_Collected data:_

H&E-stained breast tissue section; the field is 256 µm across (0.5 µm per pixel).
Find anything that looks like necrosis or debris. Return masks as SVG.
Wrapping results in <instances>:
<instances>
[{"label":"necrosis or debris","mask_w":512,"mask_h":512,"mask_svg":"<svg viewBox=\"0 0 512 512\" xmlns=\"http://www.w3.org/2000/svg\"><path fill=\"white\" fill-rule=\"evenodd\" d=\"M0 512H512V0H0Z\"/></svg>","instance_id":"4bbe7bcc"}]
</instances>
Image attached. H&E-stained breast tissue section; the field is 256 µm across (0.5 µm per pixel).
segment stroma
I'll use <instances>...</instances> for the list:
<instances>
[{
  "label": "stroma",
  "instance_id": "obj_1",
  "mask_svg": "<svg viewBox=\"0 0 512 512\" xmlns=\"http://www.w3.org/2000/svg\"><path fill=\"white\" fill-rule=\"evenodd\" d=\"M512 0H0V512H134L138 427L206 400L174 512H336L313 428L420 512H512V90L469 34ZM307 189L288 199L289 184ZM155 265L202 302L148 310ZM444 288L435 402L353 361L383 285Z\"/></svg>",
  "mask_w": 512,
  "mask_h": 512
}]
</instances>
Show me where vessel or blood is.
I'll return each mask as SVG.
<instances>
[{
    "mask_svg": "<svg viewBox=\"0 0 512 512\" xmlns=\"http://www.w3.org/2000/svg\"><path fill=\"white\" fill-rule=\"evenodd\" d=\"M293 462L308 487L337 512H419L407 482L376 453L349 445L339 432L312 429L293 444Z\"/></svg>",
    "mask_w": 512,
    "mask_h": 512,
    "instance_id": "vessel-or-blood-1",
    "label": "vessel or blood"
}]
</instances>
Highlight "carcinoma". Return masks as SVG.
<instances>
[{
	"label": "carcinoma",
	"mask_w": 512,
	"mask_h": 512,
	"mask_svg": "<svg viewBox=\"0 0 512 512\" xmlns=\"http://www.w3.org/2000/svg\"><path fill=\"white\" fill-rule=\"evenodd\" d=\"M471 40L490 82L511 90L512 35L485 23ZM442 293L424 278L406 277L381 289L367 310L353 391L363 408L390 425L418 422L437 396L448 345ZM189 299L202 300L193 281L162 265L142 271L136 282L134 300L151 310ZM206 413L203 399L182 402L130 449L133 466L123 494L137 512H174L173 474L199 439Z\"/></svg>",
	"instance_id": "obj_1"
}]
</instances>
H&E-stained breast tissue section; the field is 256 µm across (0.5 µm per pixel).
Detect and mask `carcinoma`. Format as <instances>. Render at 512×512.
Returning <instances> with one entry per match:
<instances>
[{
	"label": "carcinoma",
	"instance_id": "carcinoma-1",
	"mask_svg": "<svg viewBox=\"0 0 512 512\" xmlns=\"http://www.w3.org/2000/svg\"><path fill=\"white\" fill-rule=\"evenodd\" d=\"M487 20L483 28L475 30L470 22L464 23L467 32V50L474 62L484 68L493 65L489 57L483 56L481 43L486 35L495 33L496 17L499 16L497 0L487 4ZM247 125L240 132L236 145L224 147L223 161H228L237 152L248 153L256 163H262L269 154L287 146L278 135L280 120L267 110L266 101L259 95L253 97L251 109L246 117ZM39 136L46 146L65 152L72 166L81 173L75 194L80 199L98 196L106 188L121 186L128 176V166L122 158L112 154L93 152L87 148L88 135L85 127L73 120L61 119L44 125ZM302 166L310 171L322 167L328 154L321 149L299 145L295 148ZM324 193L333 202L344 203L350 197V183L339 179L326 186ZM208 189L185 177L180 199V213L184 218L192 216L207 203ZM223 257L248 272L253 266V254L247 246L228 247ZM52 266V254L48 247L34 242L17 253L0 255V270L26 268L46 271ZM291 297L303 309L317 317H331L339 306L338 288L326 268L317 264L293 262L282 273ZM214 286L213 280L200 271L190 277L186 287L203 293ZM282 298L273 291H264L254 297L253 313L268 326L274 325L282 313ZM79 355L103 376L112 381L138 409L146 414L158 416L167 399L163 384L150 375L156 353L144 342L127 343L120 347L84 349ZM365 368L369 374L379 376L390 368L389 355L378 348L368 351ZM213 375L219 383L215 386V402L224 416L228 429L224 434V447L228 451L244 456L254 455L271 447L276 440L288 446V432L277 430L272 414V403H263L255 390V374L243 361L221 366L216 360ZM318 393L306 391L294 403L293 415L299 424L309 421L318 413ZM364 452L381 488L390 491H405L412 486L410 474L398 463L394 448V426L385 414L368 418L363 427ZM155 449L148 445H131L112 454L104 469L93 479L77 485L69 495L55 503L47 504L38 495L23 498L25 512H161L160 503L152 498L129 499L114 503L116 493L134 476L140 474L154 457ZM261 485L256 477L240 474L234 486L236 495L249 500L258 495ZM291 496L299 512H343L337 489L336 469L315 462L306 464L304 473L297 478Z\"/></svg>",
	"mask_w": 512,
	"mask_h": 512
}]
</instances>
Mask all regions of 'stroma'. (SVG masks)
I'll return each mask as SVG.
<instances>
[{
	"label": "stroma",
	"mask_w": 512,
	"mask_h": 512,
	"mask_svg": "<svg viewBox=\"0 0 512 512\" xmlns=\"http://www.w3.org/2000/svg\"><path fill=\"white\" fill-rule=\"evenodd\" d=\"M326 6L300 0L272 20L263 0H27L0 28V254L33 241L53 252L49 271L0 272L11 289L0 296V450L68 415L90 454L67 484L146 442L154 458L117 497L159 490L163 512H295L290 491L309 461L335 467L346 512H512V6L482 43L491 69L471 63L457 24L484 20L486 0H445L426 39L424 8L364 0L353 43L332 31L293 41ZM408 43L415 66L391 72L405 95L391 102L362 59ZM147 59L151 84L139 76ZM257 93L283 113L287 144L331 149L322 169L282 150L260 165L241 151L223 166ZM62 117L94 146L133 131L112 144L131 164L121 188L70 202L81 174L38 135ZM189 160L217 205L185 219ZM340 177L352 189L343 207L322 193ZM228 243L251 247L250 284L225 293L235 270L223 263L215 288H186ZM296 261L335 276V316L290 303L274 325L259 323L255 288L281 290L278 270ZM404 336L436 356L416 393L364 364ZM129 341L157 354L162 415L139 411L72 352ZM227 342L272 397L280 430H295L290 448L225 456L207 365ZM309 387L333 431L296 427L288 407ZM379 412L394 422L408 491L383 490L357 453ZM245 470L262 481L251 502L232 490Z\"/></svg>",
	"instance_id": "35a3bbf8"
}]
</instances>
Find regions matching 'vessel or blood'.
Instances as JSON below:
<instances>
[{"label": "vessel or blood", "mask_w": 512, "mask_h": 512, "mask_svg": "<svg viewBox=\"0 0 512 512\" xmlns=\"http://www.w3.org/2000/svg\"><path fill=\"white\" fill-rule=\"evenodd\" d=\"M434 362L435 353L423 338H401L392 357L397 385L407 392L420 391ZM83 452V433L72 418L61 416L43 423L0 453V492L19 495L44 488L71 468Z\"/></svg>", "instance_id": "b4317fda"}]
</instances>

_The exercise:_
Using the material above, print every entry exactly as written.

_Final result:_
H&E-stained breast tissue section; the field is 256 µm across (0.5 µm per pixel).
Find anything that looks like necrosis or debris. Return masks as SVG.
Wrapping results in <instances>:
<instances>
[{"label":"necrosis or debris","mask_w":512,"mask_h":512,"mask_svg":"<svg viewBox=\"0 0 512 512\" xmlns=\"http://www.w3.org/2000/svg\"><path fill=\"white\" fill-rule=\"evenodd\" d=\"M0 512H512V0H0Z\"/></svg>","instance_id":"4bbe7bcc"}]
</instances>
Image attached. H&E-stained breast tissue section; the field is 256 µm across (0.5 µm per pixel).
segment stroma
I'll use <instances>...</instances> for the list:
<instances>
[{
  "label": "stroma",
  "instance_id": "obj_1",
  "mask_svg": "<svg viewBox=\"0 0 512 512\" xmlns=\"http://www.w3.org/2000/svg\"><path fill=\"white\" fill-rule=\"evenodd\" d=\"M512 0H0V512H134L138 427L206 400L174 512H336L313 428L420 512H512V90L469 34ZM307 189L288 199L289 184ZM155 265L202 302L148 310ZM444 288L435 402L353 361L383 285Z\"/></svg>",
  "mask_w": 512,
  "mask_h": 512
}]
</instances>
Show me where vessel or blood is.
I'll return each mask as SVG.
<instances>
[{
    "mask_svg": "<svg viewBox=\"0 0 512 512\" xmlns=\"http://www.w3.org/2000/svg\"><path fill=\"white\" fill-rule=\"evenodd\" d=\"M293 462L308 487L337 512H419L407 482L376 453L349 445L339 432L312 429L293 444Z\"/></svg>",
    "mask_w": 512,
    "mask_h": 512,
    "instance_id": "vessel-or-blood-1",
    "label": "vessel or blood"
}]
</instances>
Highlight "carcinoma". Return masks as SVG.
<instances>
[{
	"label": "carcinoma",
	"mask_w": 512,
	"mask_h": 512,
	"mask_svg": "<svg viewBox=\"0 0 512 512\" xmlns=\"http://www.w3.org/2000/svg\"><path fill=\"white\" fill-rule=\"evenodd\" d=\"M471 40L490 82L511 90L512 35L485 23ZM442 293L424 278L406 277L381 289L367 310L353 391L363 408L390 425L418 422L437 396L448 345ZM189 299L202 300L193 281L162 265L142 271L136 282L134 300L151 310ZM206 413L203 399L182 402L130 449L133 466L123 494L137 512H174L173 474L199 439Z\"/></svg>",
	"instance_id": "obj_1"
}]
</instances>
H&E-stained breast tissue section; the field is 256 µm across (0.5 µm per pixel).
Detect and mask `carcinoma`. Format as <instances>. Render at 512×512.
Returning <instances> with one entry per match:
<instances>
[{
	"label": "carcinoma",
	"instance_id": "carcinoma-1",
	"mask_svg": "<svg viewBox=\"0 0 512 512\" xmlns=\"http://www.w3.org/2000/svg\"><path fill=\"white\" fill-rule=\"evenodd\" d=\"M487 20L483 28L475 30L470 22L464 23L467 32V50L474 62L484 68L493 65L489 57L483 56L481 43L486 35L495 33L496 17L499 16L497 0L487 4ZM247 125L240 132L236 145L224 147L223 161H228L237 152L248 153L256 163H262L269 154L287 146L278 135L280 120L267 110L266 101L259 95L253 97L251 109L246 117ZM39 136L46 146L65 152L72 166L81 173L75 194L80 199L98 196L106 188L121 186L128 176V166L122 158L112 154L93 152L87 148L88 135L85 127L73 120L61 119L44 125ZM302 166L310 171L322 167L328 154L321 149L299 145L295 148ZM324 193L333 202L344 203L350 197V183L339 179L326 186ZM208 189L185 177L180 199V213L184 218L192 216L207 203ZM223 257L248 272L253 266V254L247 246L228 247ZM52 266V254L48 247L34 242L17 253L0 255V270L26 268L46 271ZM291 297L303 309L317 317H331L339 306L338 288L326 268L317 264L293 262L282 273ZM214 286L213 280L200 271L190 277L186 287L203 293ZM282 298L273 291H264L254 297L253 313L268 326L274 325L282 313ZM79 355L103 376L112 381L138 409L146 414L158 416L167 399L163 384L150 375L156 353L144 342L127 343L120 347L84 349ZM365 368L369 374L379 376L390 368L389 355L378 348L368 351ZM213 375L219 383L215 386V402L224 416L228 429L224 434V447L228 451L244 456L254 455L271 447L276 440L288 446V432L277 430L272 414V403H263L255 390V374L243 361L221 366L216 360ZM318 393L306 391L294 403L293 415L299 424L309 421L318 413ZM364 452L381 488L390 491H405L412 486L410 474L398 463L394 448V426L385 414L368 418L363 427ZM155 449L148 445H131L112 454L104 469L93 479L77 485L69 495L55 503L47 504L38 495L23 498L25 512H161L160 503L152 498L129 499L114 503L116 493L134 476L140 474L154 457ZM261 485L256 477L240 474L234 486L236 495L249 500L258 495ZM291 496L299 512H343L337 489L336 469L315 462L306 464L304 473L297 478Z\"/></svg>",
	"mask_w": 512,
	"mask_h": 512
}]
</instances>
Mask all regions of 'stroma'. (SVG masks)
I'll return each mask as SVG.
<instances>
[{
	"label": "stroma",
	"mask_w": 512,
	"mask_h": 512,
	"mask_svg": "<svg viewBox=\"0 0 512 512\" xmlns=\"http://www.w3.org/2000/svg\"><path fill=\"white\" fill-rule=\"evenodd\" d=\"M326 6L300 0L272 20L263 0H27L0 28V254L33 241L53 252L49 271L0 272L11 289L0 296V450L68 415L90 454L67 484L146 442L154 458L117 497L159 490L163 512H295L290 491L309 461L335 467L346 512H512V6L482 43L491 69L471 63L457 24L484 20L486 0H445L426 39L424 8L364 0L353 43L332 31L293 41ZM408 43L415 66L391 72L405 95L391 102L362 59ZM147 59L151 84L139 76ZM257 93L283 113L287 144L331 149L322 169L282 150L260 165L241 151L223 166ZM62 117L94 146L133 131L112 144L131 164L121 188L70 202L81 174L38 135ZM189 160L217 205L185 219ZM340 177L352 189L343 207L322 193ZM228 243L251 247L250 284L225 293L235 270L223 263L215 288H186ZM296 261L335 276V316L290 303L274 325L259 323L255 288L281 290L278 270ZM404 336L436 356L416 393L364 364ZM129 341L157 354L162 415L139 411L72 352ZM227 342L272 397L280 430H295L290 448L225 456L207 365ZM309 387L333 431L296 427L288 407ZM379 412L394 422L408 491L383 490L357 453ZM245 470L262 481L251 502L232 490Z\"/></svg>",
	"instance_id": "35a3bbf8"
}]
</instances>
Find regions matching 'vessel or blood'.
Instances as JSON below:
<instances>
[{"label": "vessel or blood", "mask_w": 512, "mask_h": 512, "mask_svg": "<svg viewBox=\"0 0 512 512\" xmlns=\"http://www.w3.org/2000/svg\"><path fill=\"white\" fill-rule=\"evenodd\" d=\"M434 362L435 353L423 338H401L392 357L397 385L407 392L420 391ZM83 452V433L72 418L61 416L43 423L0 453V492L19 495L44 488L71 468Z\"/></svg>", "instance_id": "b4317fda"}]
</instances>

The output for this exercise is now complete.